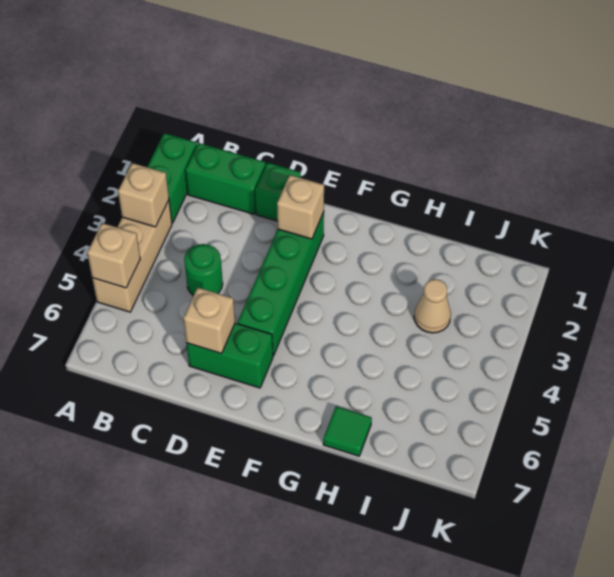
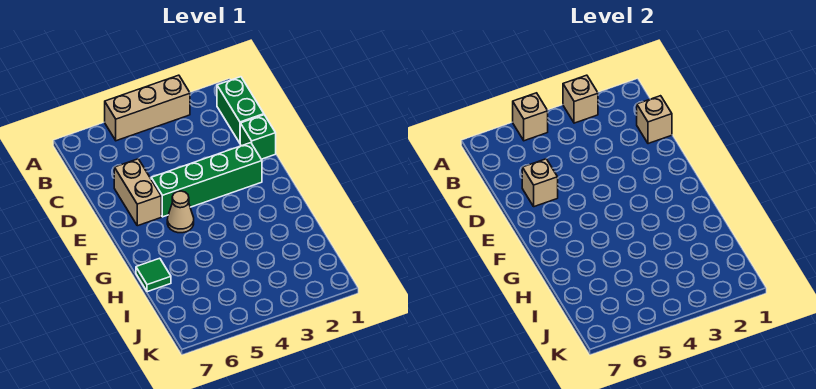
green brick A1:A2 level 1 -> none
green round brick C4 level 1 -> none
green brick D6:E6 level 1 -> tan brick D6:E6 level 1
tan brick E2 level 2 -> tan brick C1 level 2
tan cone I3 level 1 -> tan cone F5 level 1

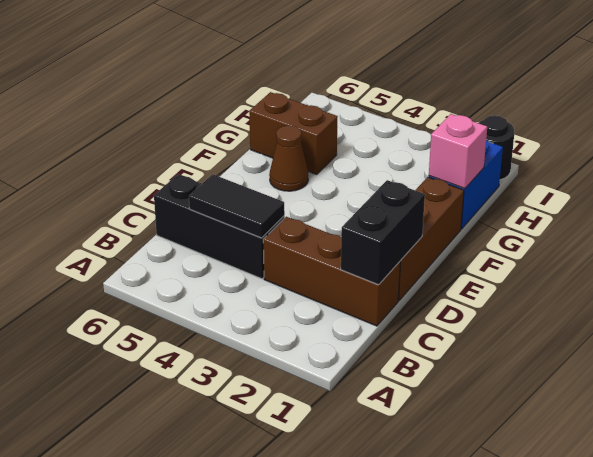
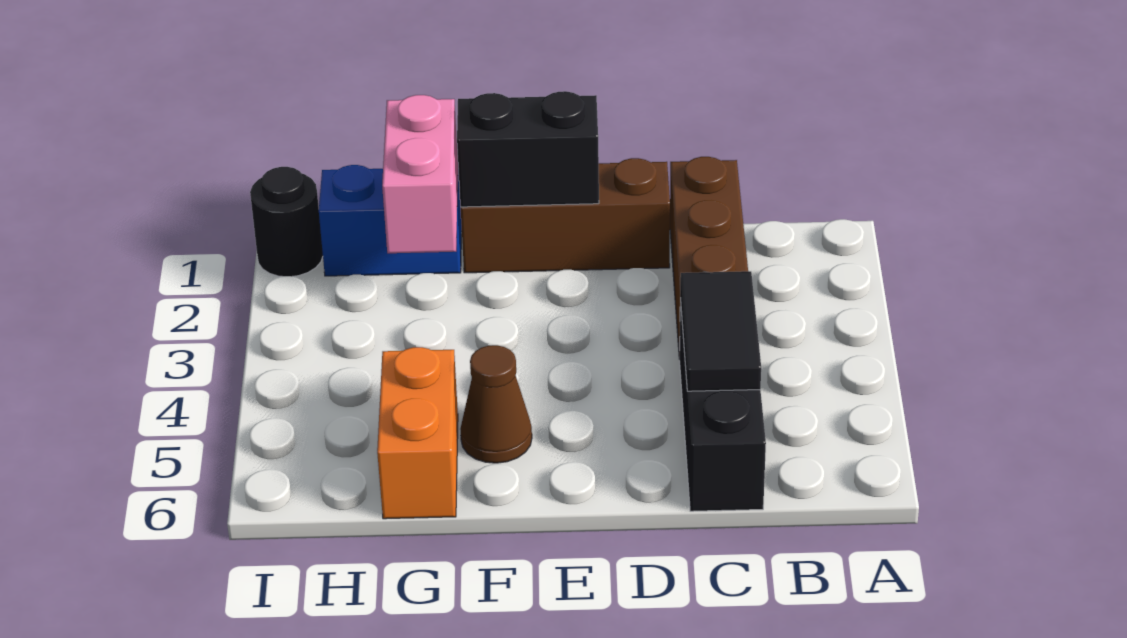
black brick C1:D1 level 2 -> black brick E1:F1 level 2
pink brick G1 level 2 -> pink brick G1:G2 level 2
brown brick G5:G6 level 1 -> orange brick G5:G6 level 1

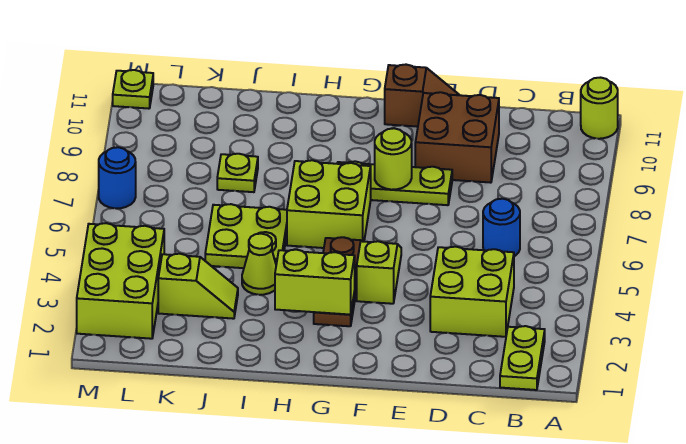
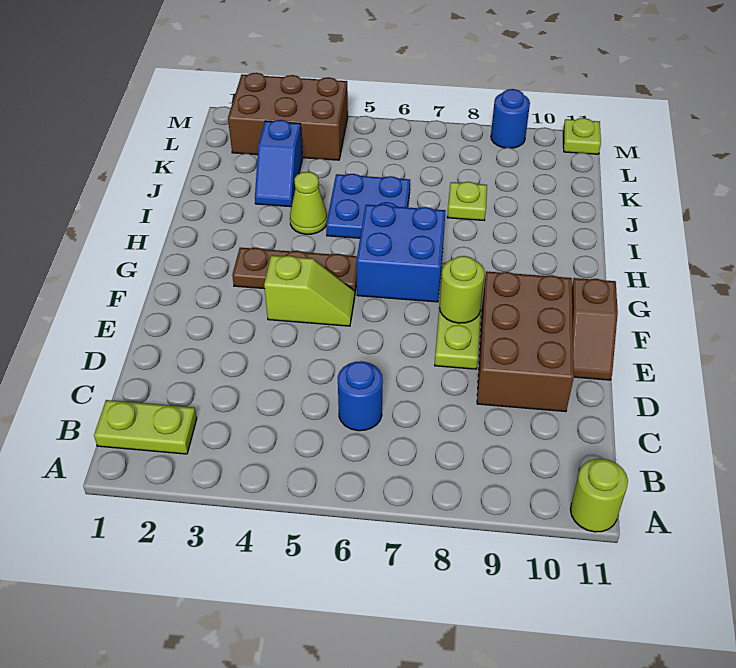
lime brick C3:D4 level 1 -> none
brown brick D9:E10 level 1 -> brown brick D9:F10 level 1
lime brick G3:H3 level 2 -> none
lime brick G6:H7 level 1 -> blue brick G6:H7 level 1
lime plate I5:J6 level 1 -> blue plate I5:J6 level 1
lime slope J3:K3 level 1 top K -> blue slope J3:K3 level 1 top K
lime brick L2:M4 level 1 -> brown brick L2:M4 level 1
blue round brick M7 level 1 -> blue round brick M9 level 1

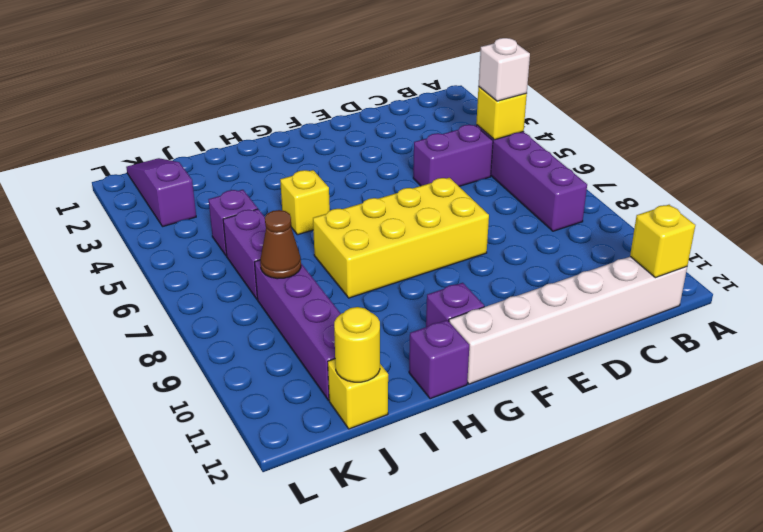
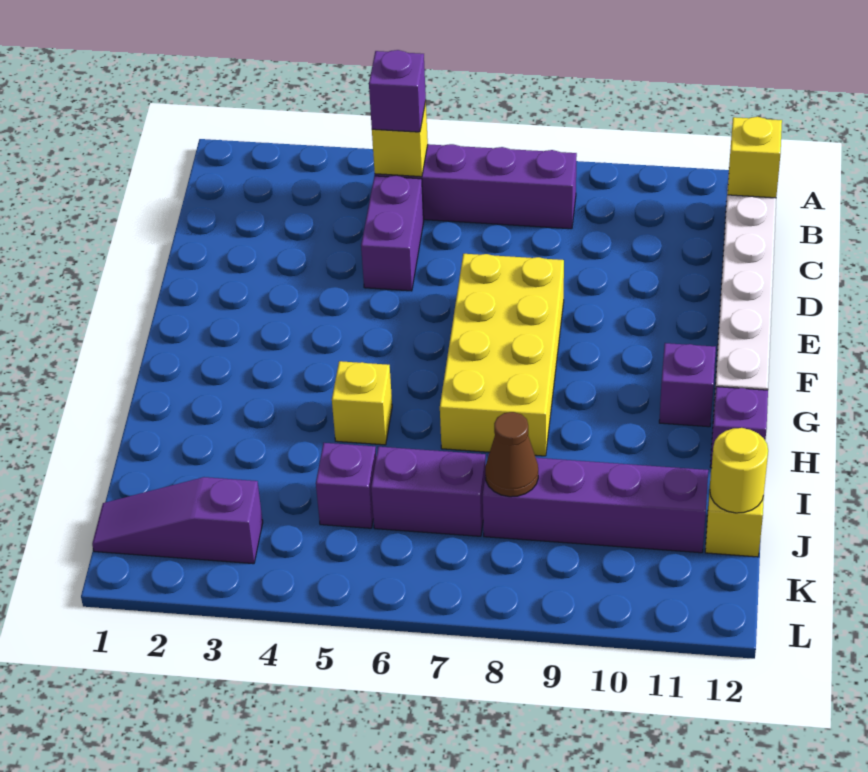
white brick B5 level 3 -> purple brick B5 level 3

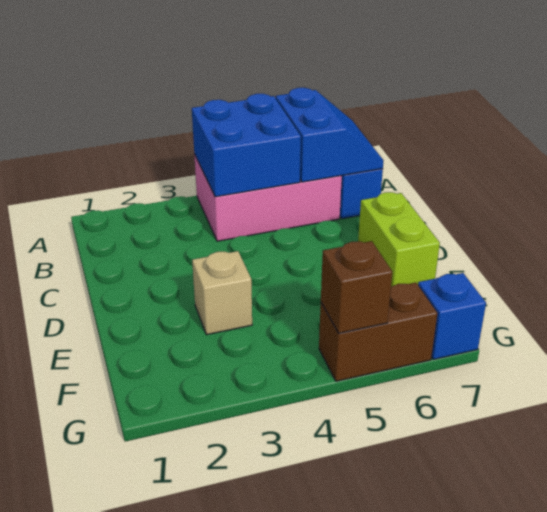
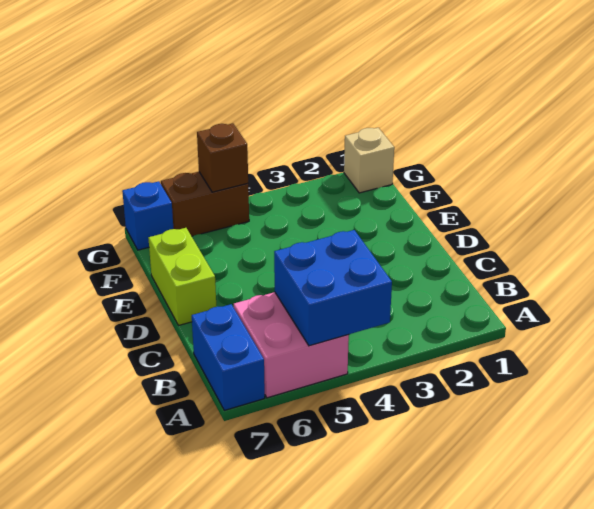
pink brick A4:B6 level 1 -> pink brick A5:B6 level 1
blue slope A6:B7 level 2 top 6 -> none
tan brick E3 level 1 -> tan brick G1 level 1

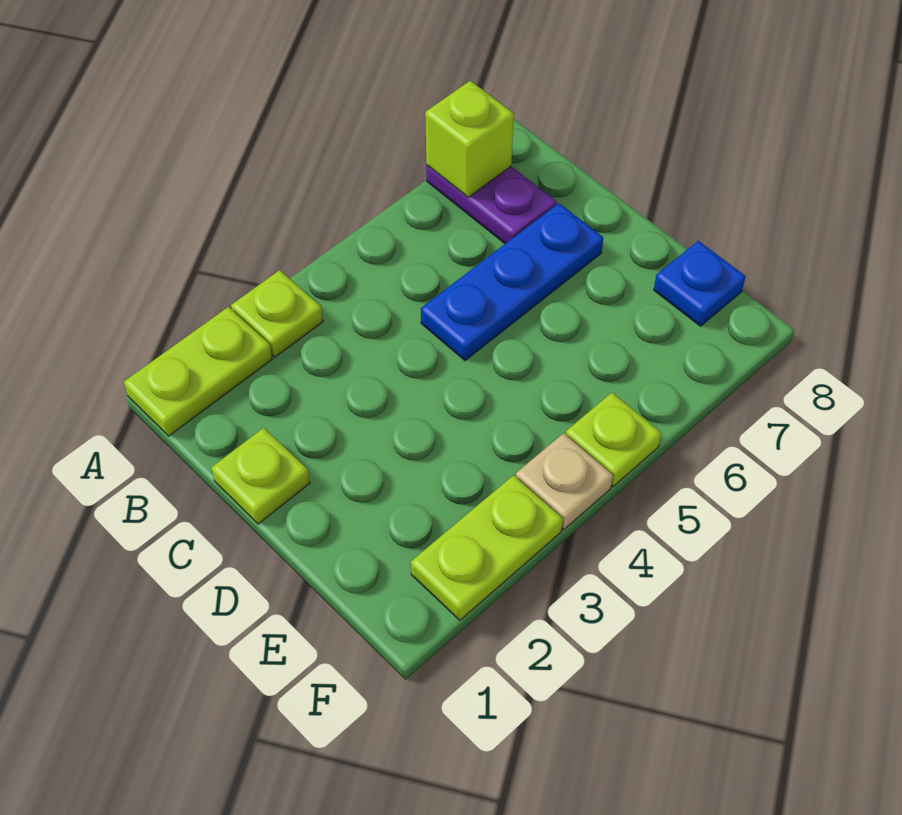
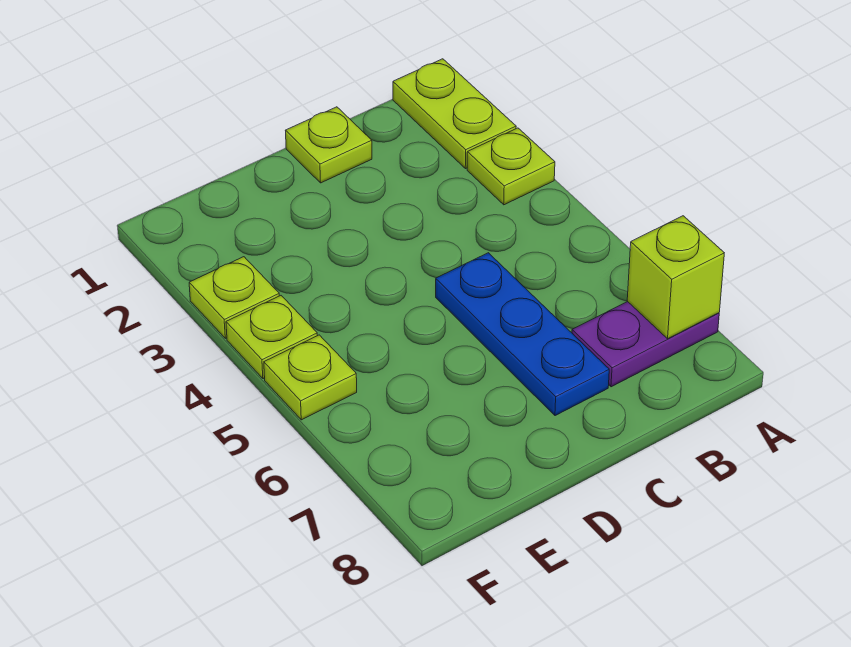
blue plate E8 level 1 -> none
lime plate F2:F3 level 1 -> lime plate F3 level 1
tan plate F4 level 1 -> lime plate F4 level 1

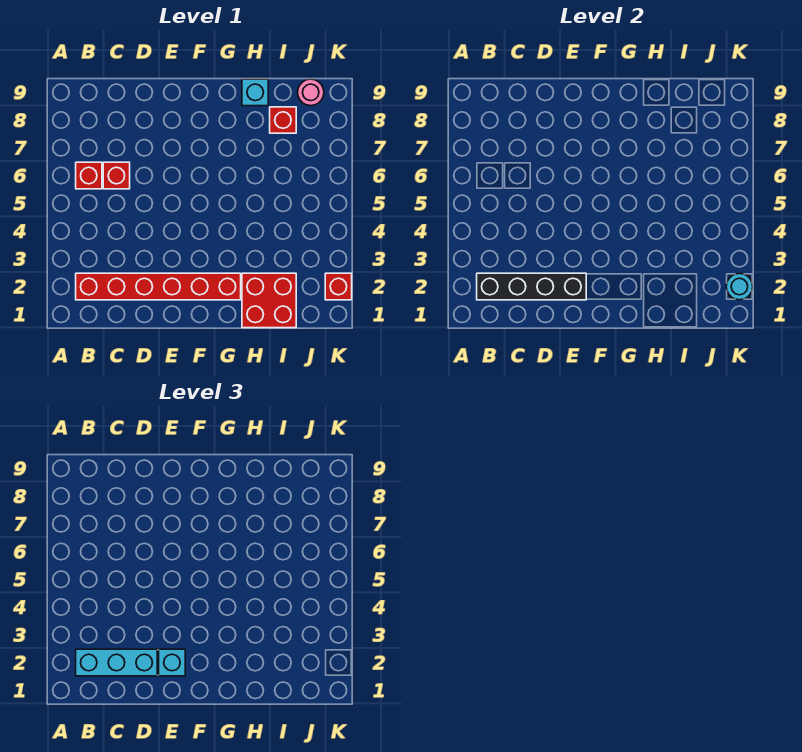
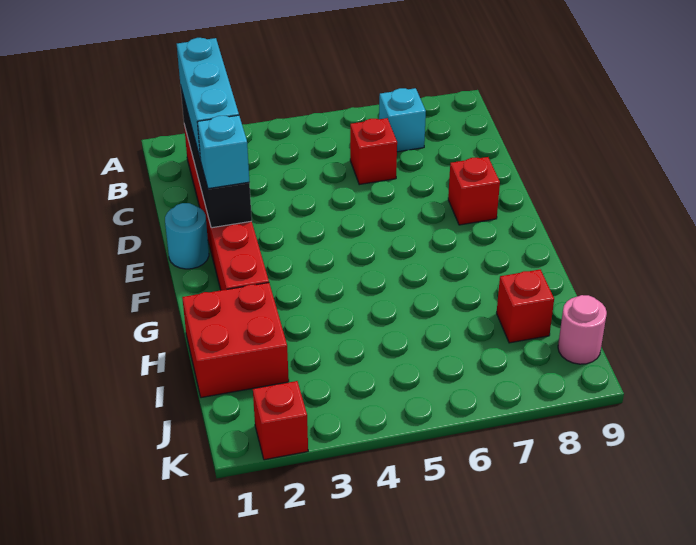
red brick B6 level 1 -> red brick E8 level 1
cyan brick H9 level 1 -> cyan brick B7 level 1
cyan round brick K2 level 2 -> cyan round brick E1 level 1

Exercise requirements. Pictures do not belong in the answer. Return the lines above starting at the one with "green brick D6:E6" and ending at the one with "lime brick G3:H3 level 2 -> none", both kept, exactly.

Expected answer.
green brick D6:E6 level 1 -> tan brick D6:E6 level 1
tan brick E2 level 2 -> tan brick C1 level 2
tan cone I3 level 1 -> tan cone F5 level 1

black brick C1:D1 level 2 -> black brick E1:F1 level 2
pink brick G1 level 2 -> pink brick G1:G2 level 2
brown brick G5:G6 level 1 -> orange brick G5:G6 level 1

lime brick C3:D4 level 1 -> none
brown brick D9:E10 level 1 -> brown brick D9:F10 level 1
lime brick G3:H3 level 2 -> none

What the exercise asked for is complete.